- Change listing data -
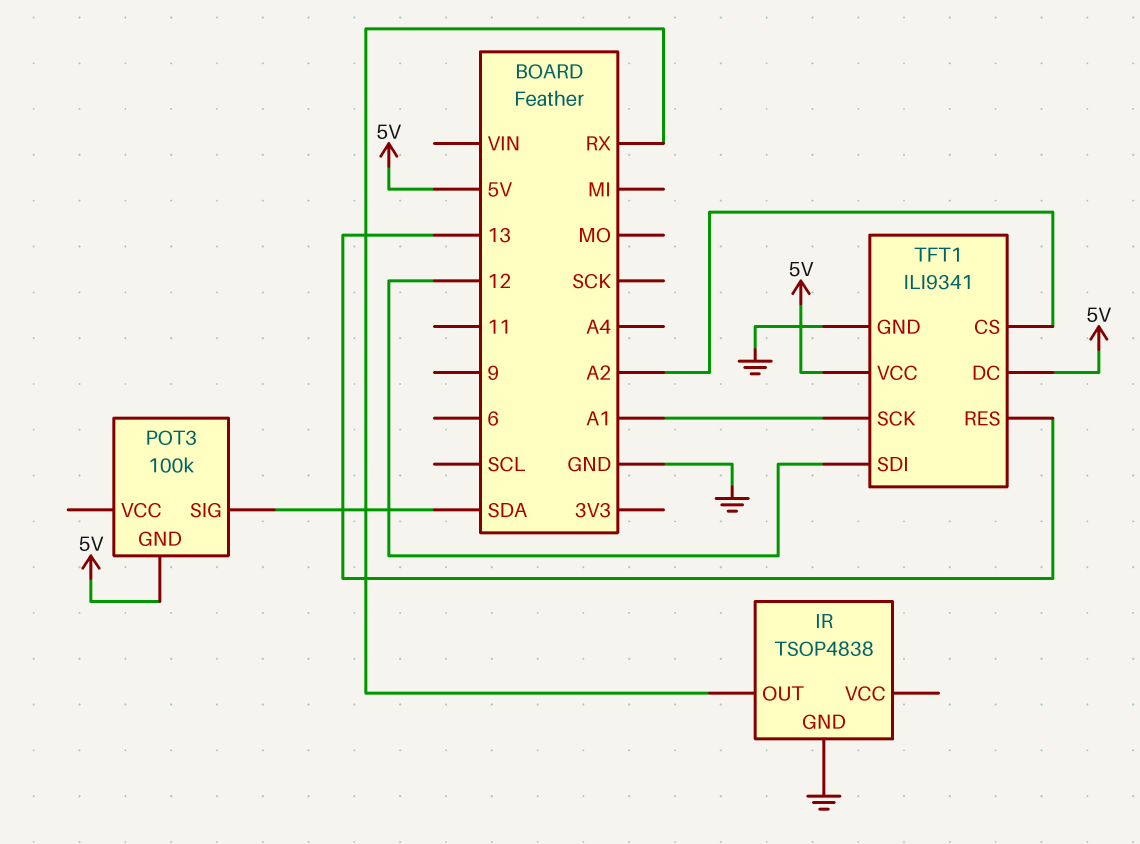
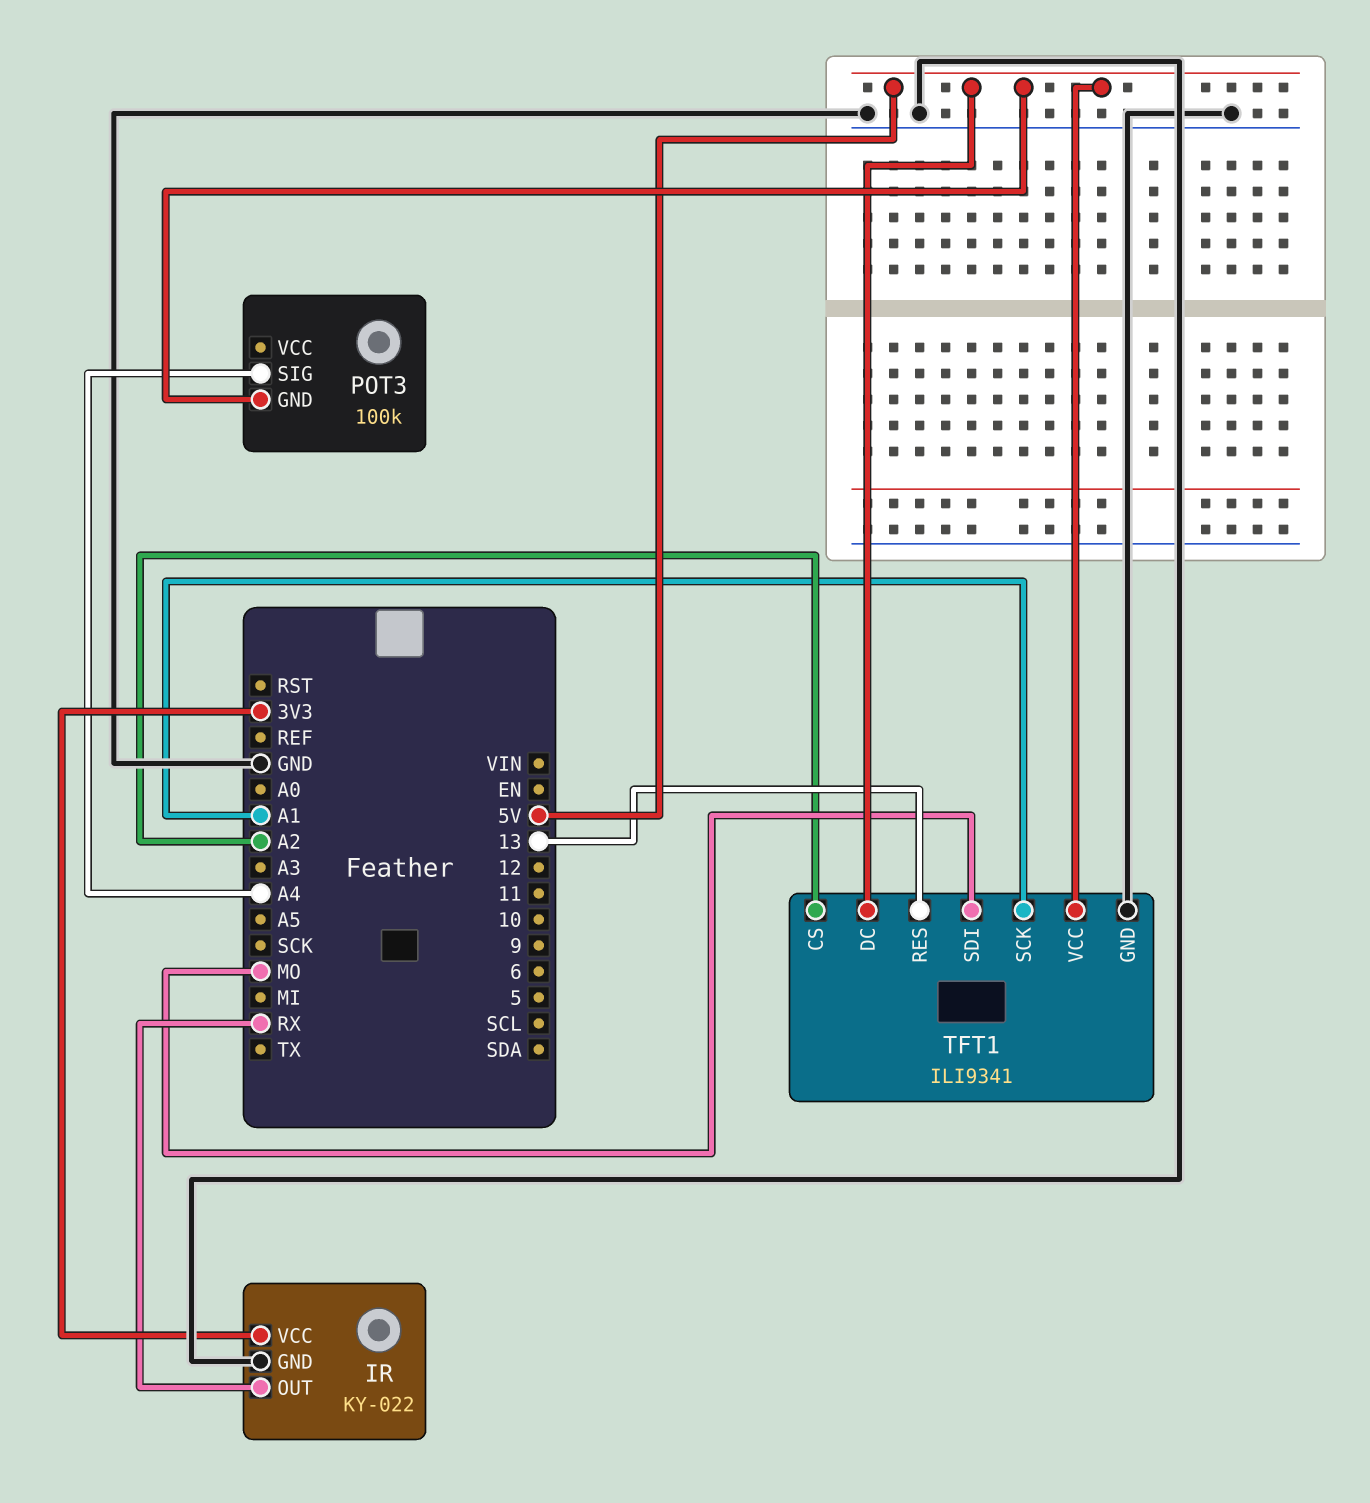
IR: TSOP4838 -> KY-022
IR pin VCC: none -> 3V3
POT3 pin SIG: SDA -> A4
TFT1 pin SDI: 12 -> MO

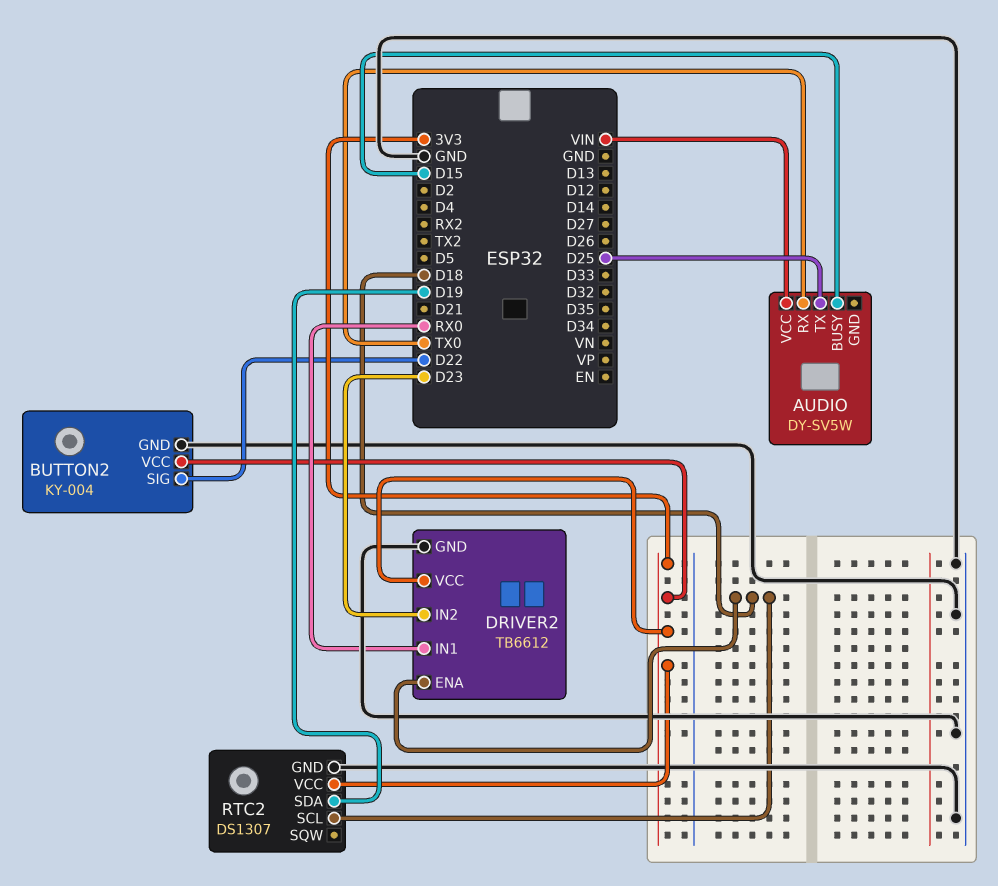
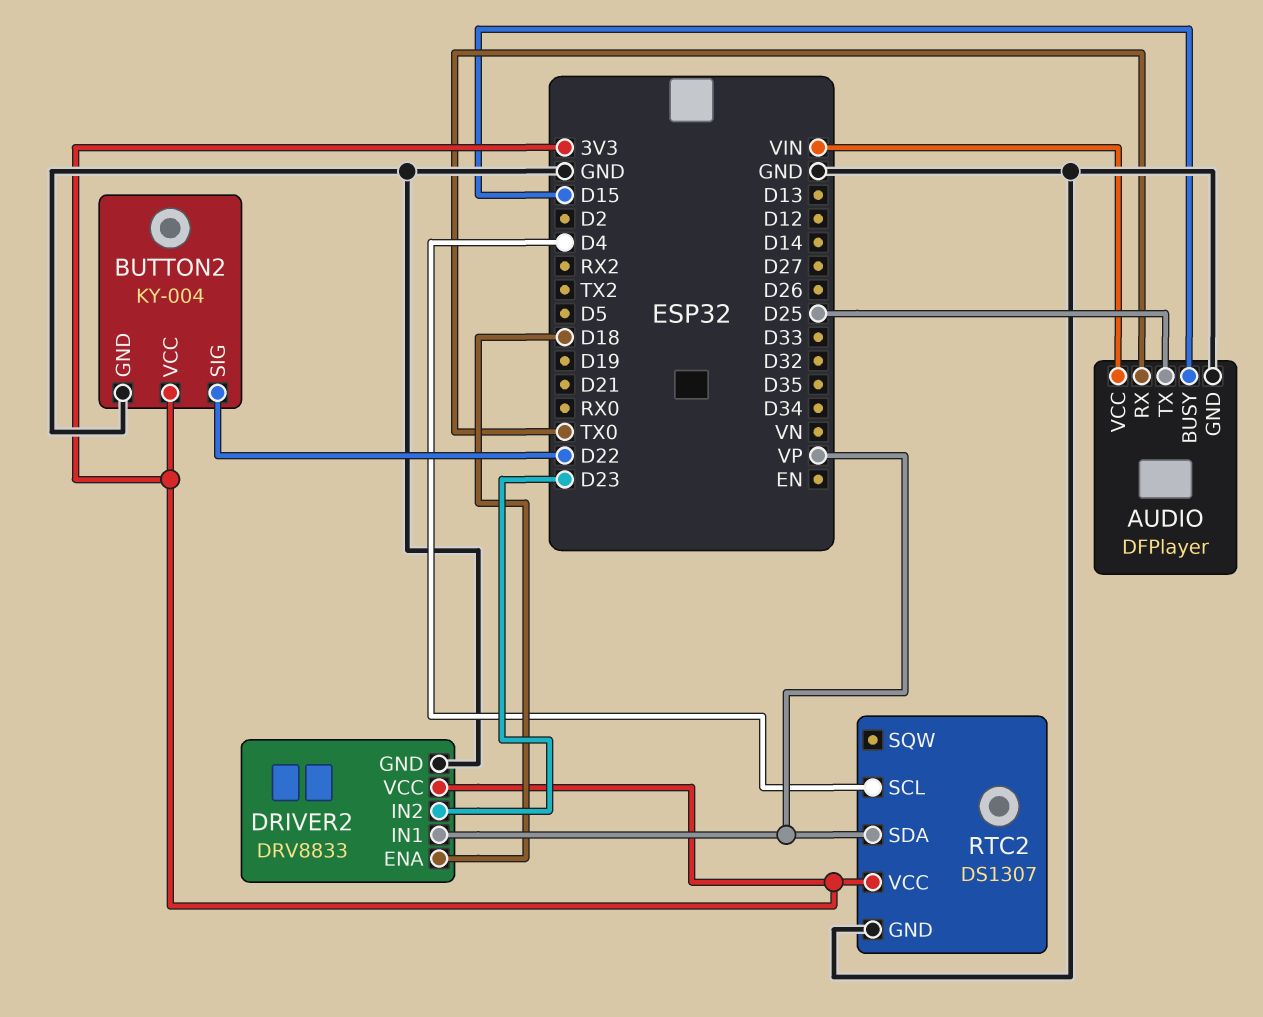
AUDIO: DY-SV5W -> DFPlayer
AUDIO pin GND: none -> GND
DRIVER2: TB6612 -> DRV8833
DRIVER2 pin IN1: RX0 -> VP
RTC2 pin SCL: D18 -> D4
RTC2 pin SDA: D19 -> VP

- Task instructions -
Which lines of the data contain the string "none"? Copy each of them.

- Exercise solution -
IR pin VCC: none -> 3V3
AUDIO pin GND: none -> GND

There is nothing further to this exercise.